Information provided
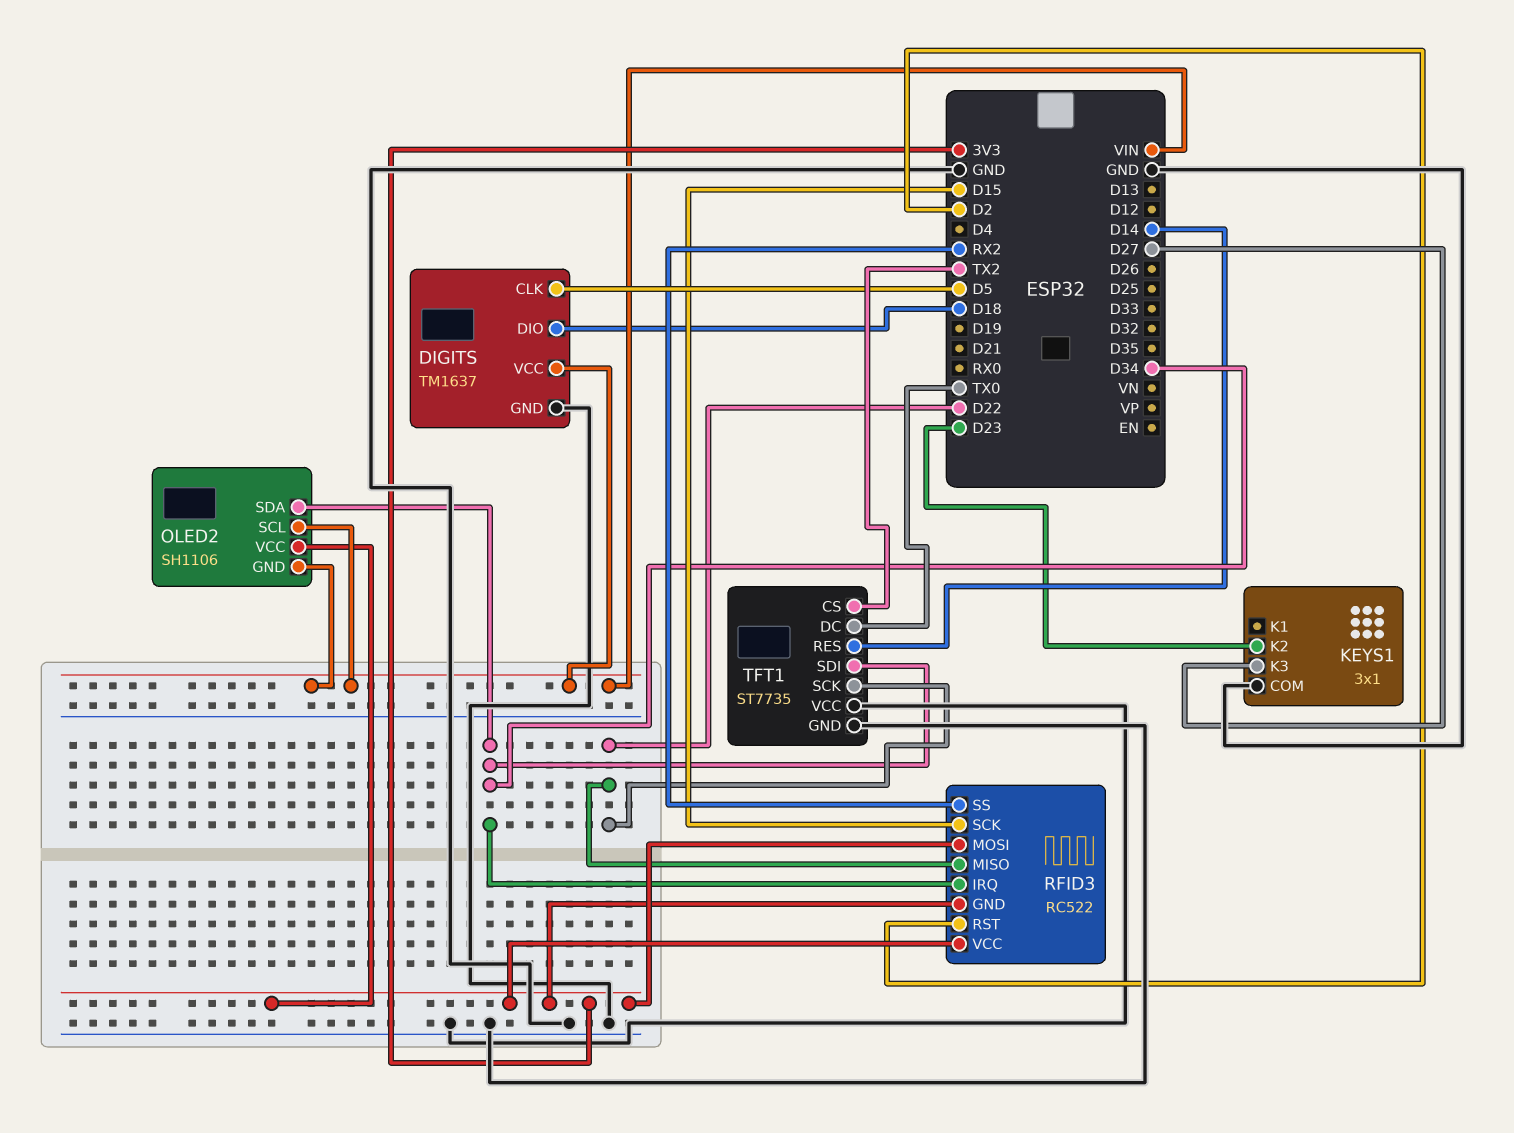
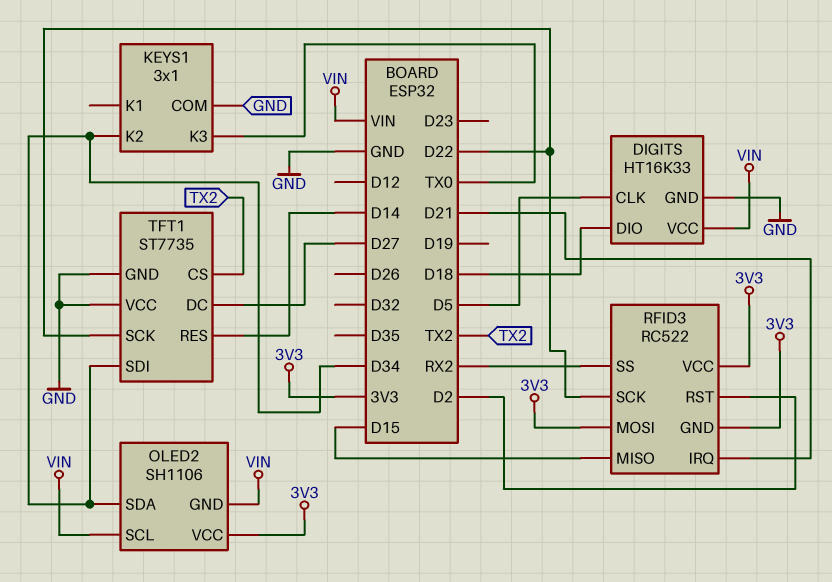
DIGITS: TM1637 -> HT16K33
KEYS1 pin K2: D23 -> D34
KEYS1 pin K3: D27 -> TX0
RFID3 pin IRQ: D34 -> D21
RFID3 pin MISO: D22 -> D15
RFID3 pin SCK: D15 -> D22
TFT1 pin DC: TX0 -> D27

==

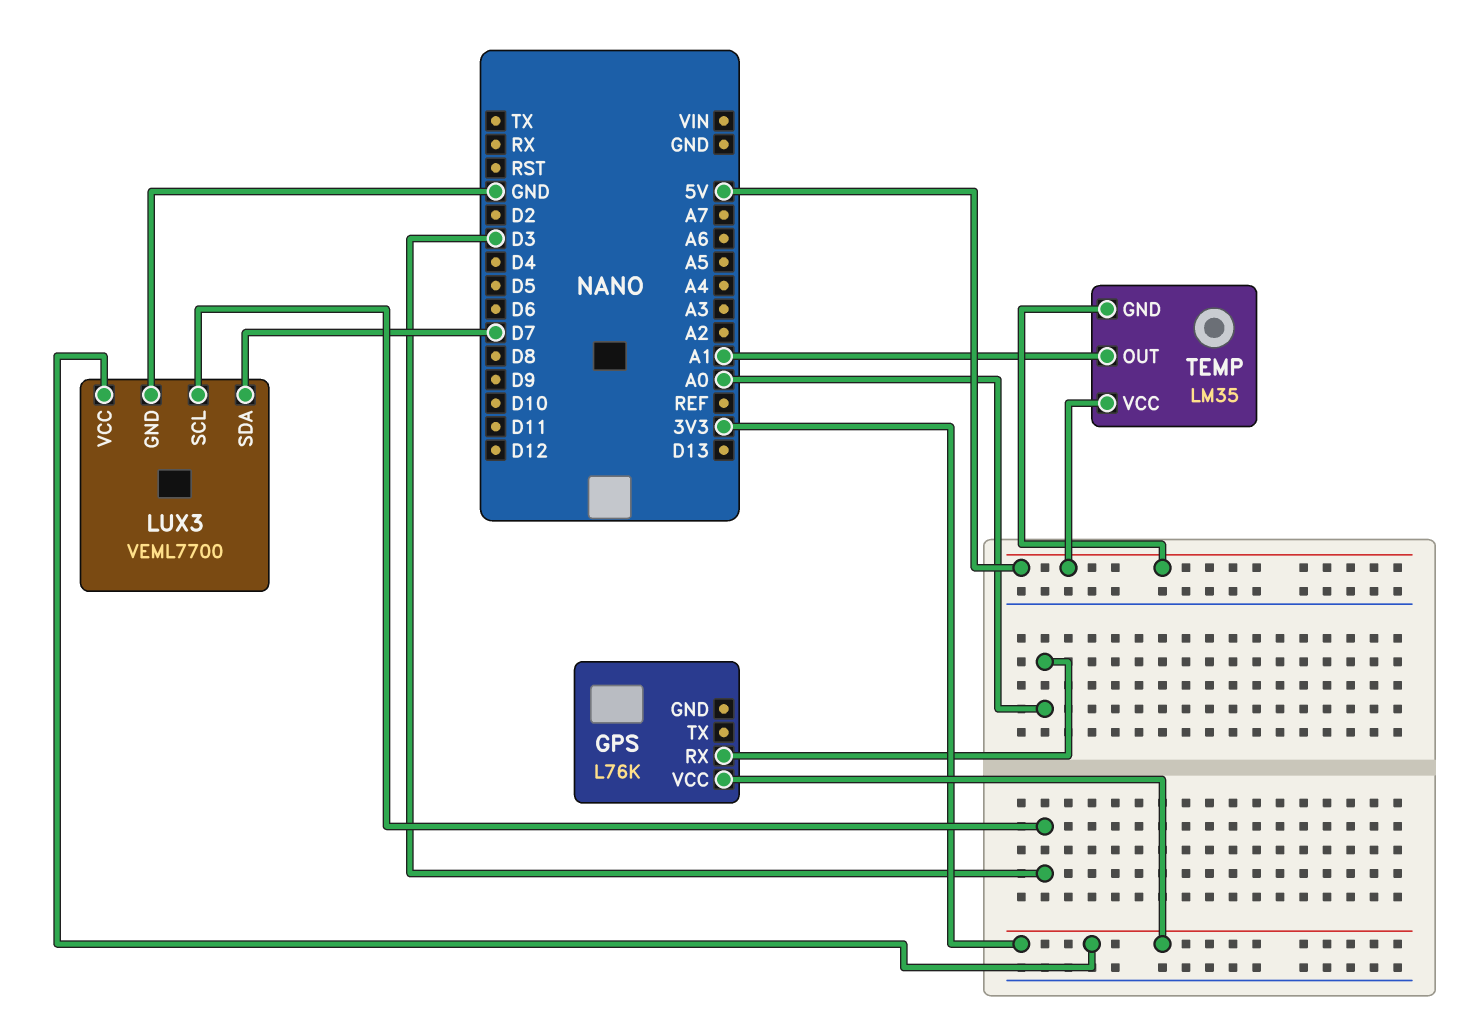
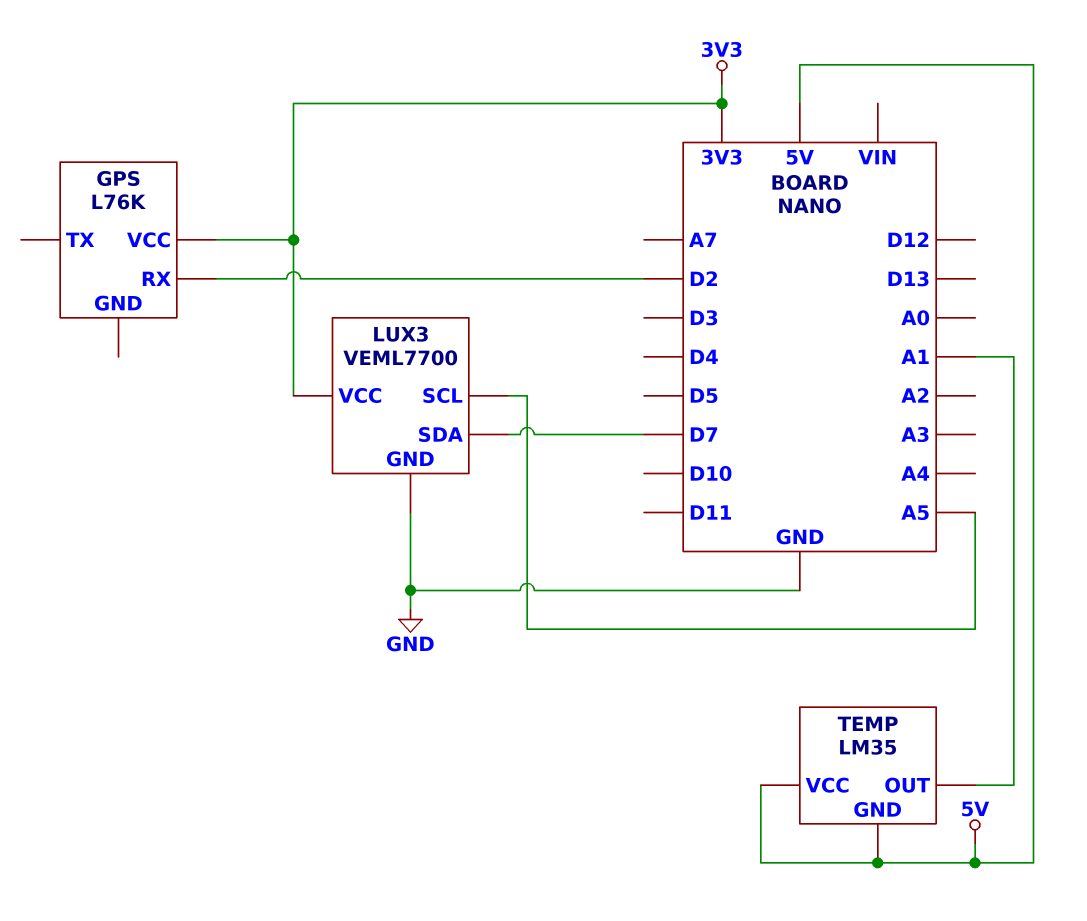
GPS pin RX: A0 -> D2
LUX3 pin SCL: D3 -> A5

==

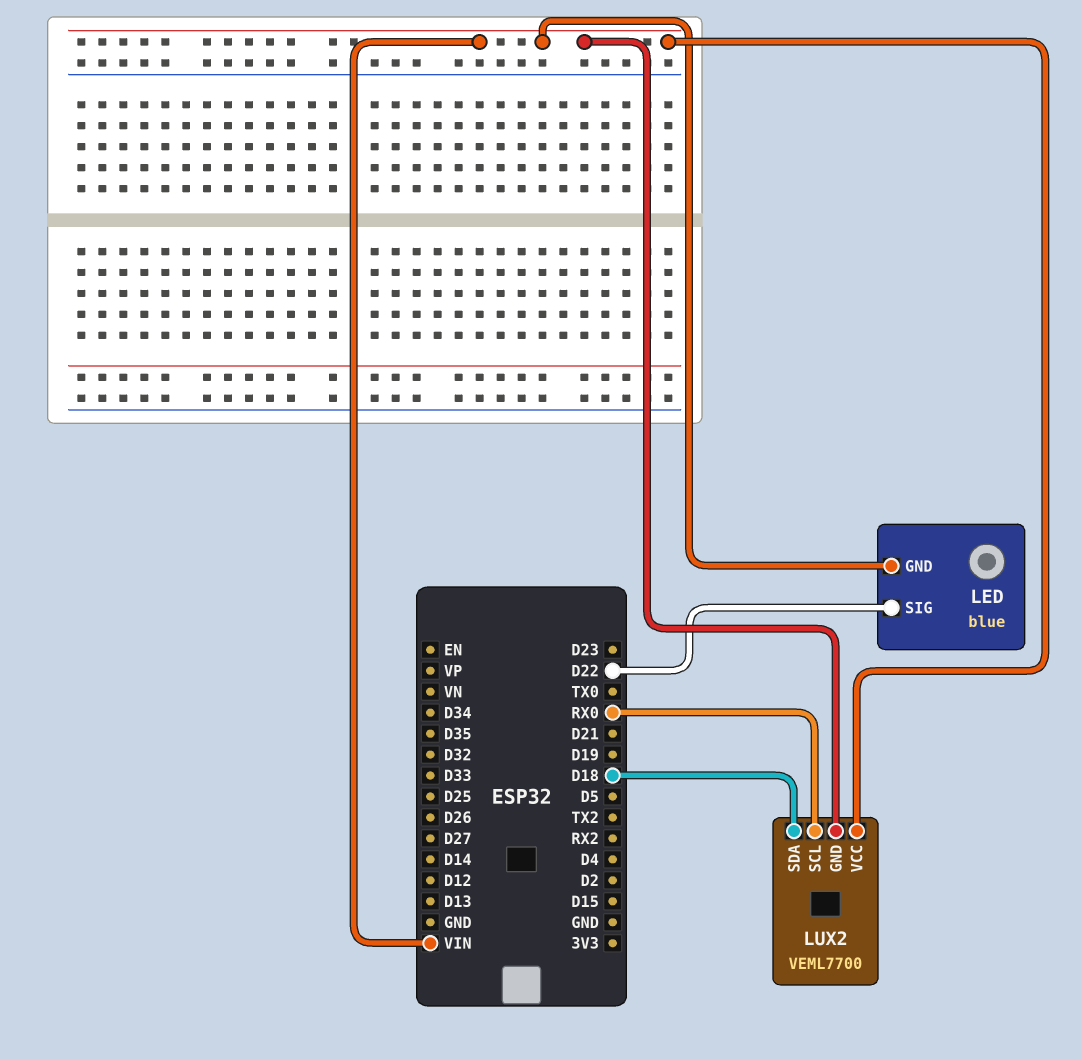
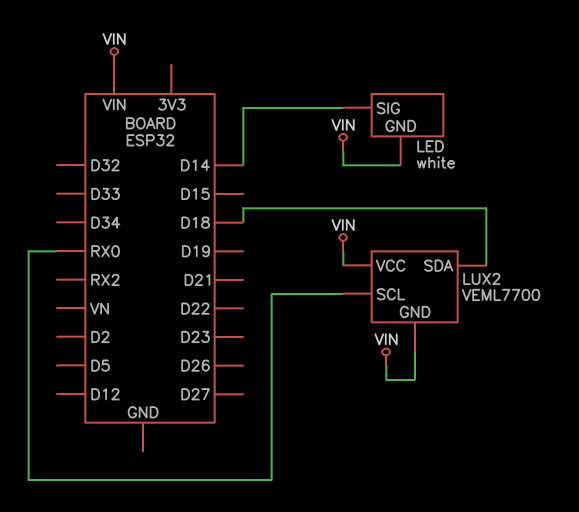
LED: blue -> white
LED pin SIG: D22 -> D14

Task goal
From the entries above, return exactly the line containing "RFID3 pin MISO: D22 -> D15", the line containing "TFT1 pin DC: TX0 -> D27", and all lines between, and nothing else.

Output of the exercise
RFID3 pin MISO: D22 -> D15
RFID3 pin SCK: D15 -> D22
TFT1 pin DC: TX0 -> D27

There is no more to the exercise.